__Your assignment__:
Begin your copy at the line that contains "BT2 pin RXD: D5 -> D3" and carry it on, exactly, to the last line of the material below.

__Supplied data__:
***

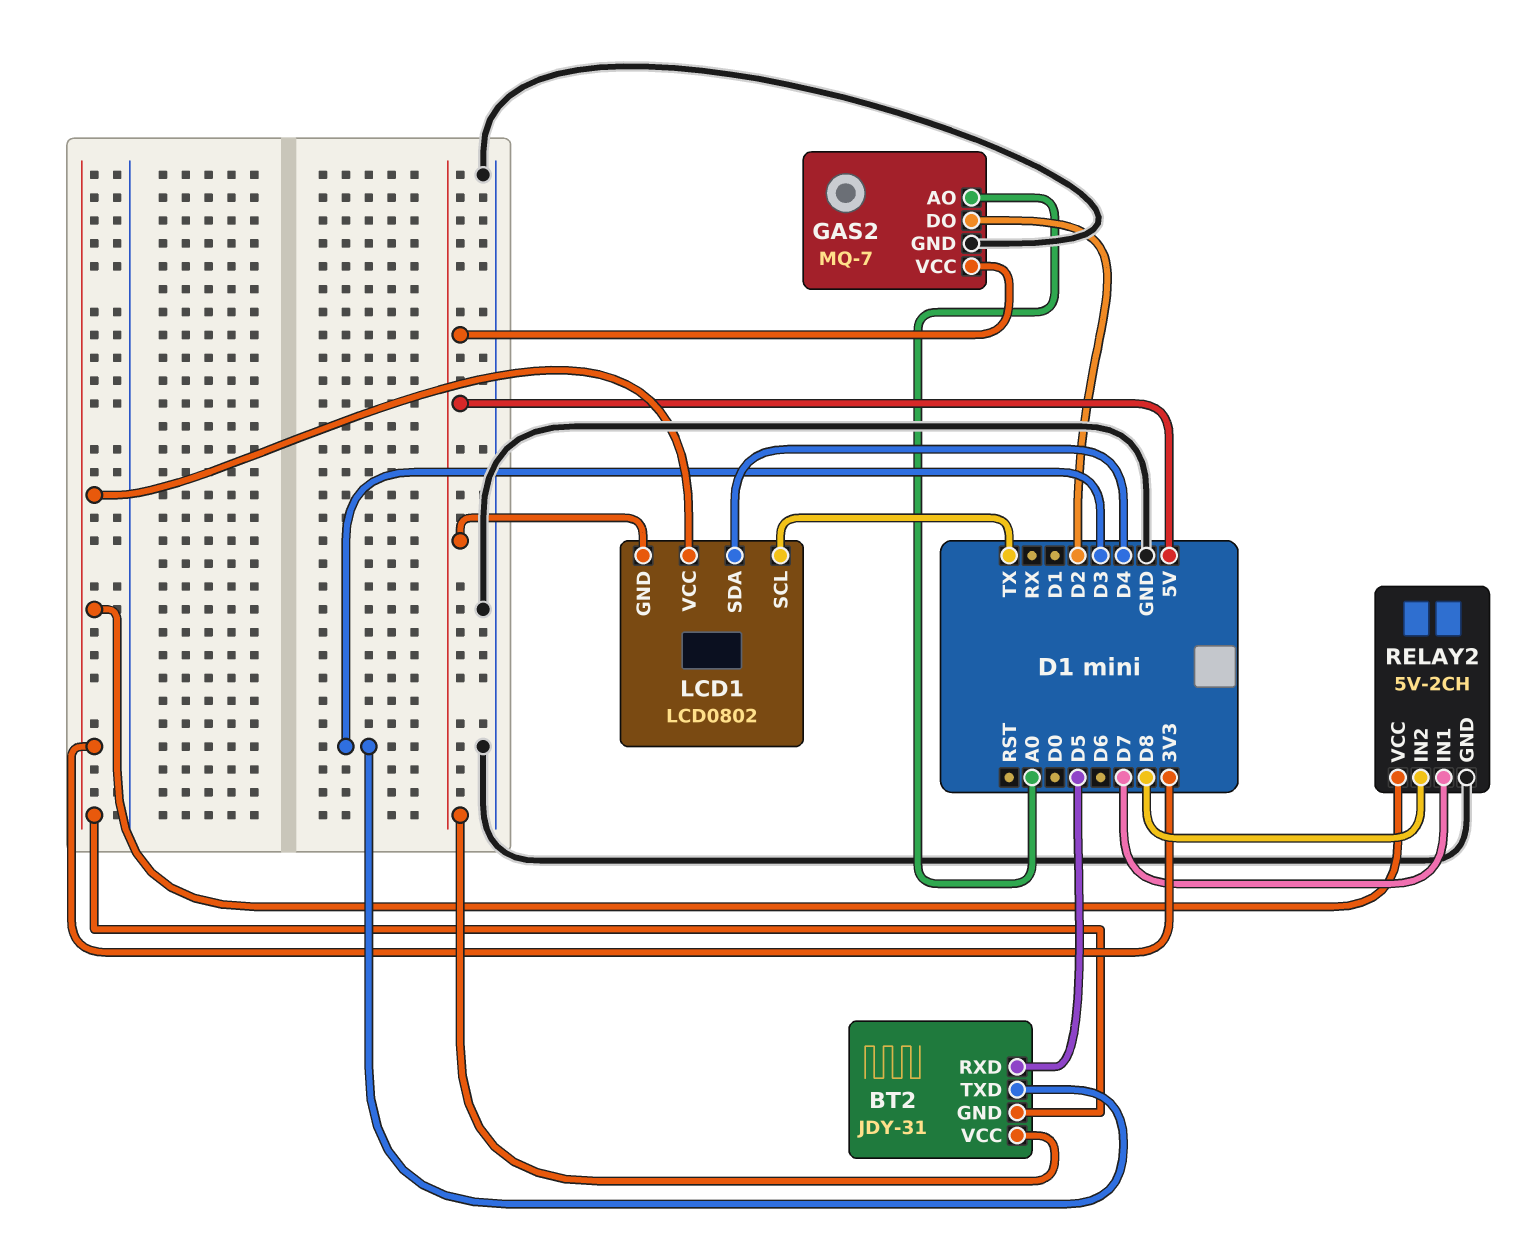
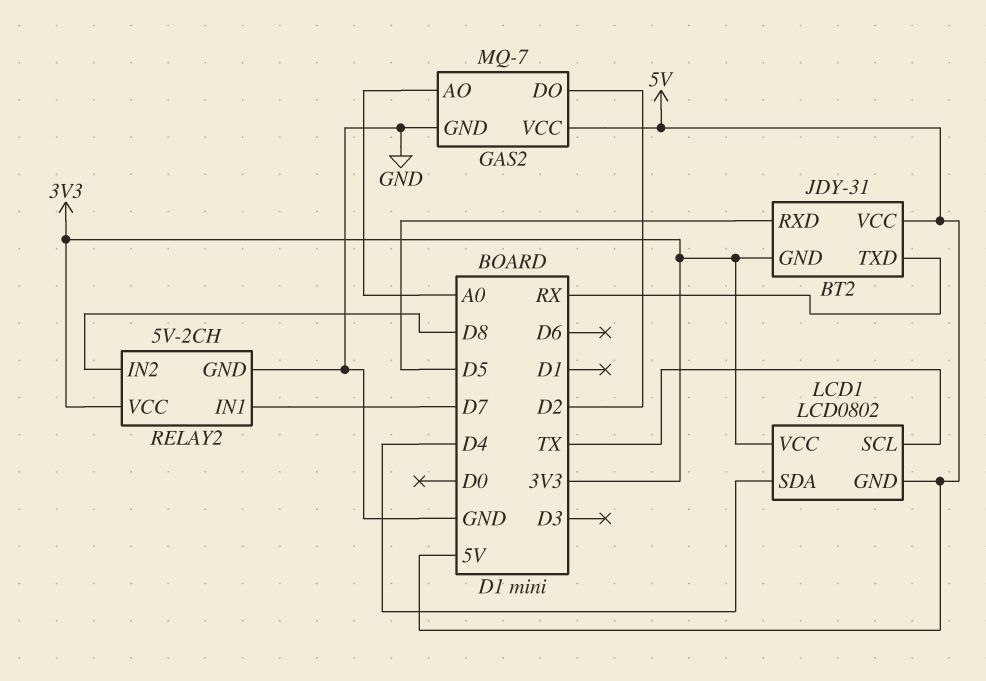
BT2 pin TXD: D3 -> RX

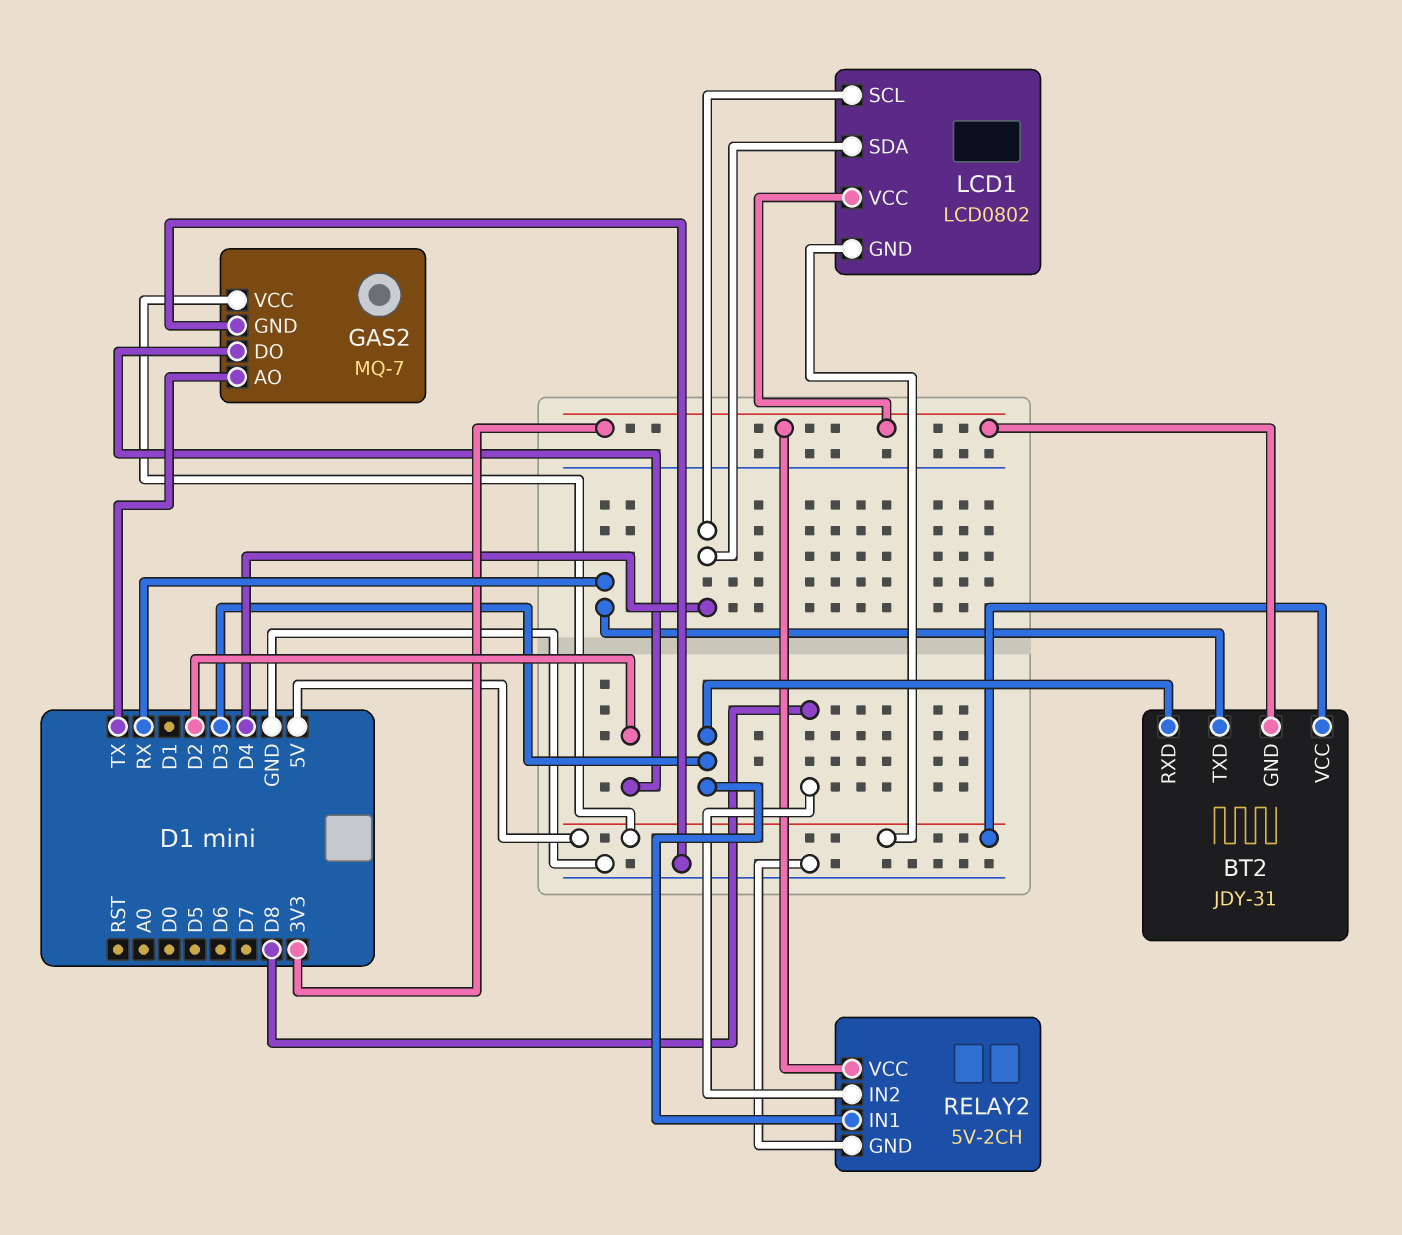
BT2 pin RXD: D5 -> D3
GAS2 pin AO: A0 -> TX
LCD1 pin SCL: TX -> D4
RELAY2 pin IN1: D7 -> D3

***

__Worked solution__:
BT2 pin RXD: D5 -> D3
GAS2 pin AO: A0 -> TX
LCD1 pin SCL: TX -> D4
RELAY2 pin IN1: D7 -> D3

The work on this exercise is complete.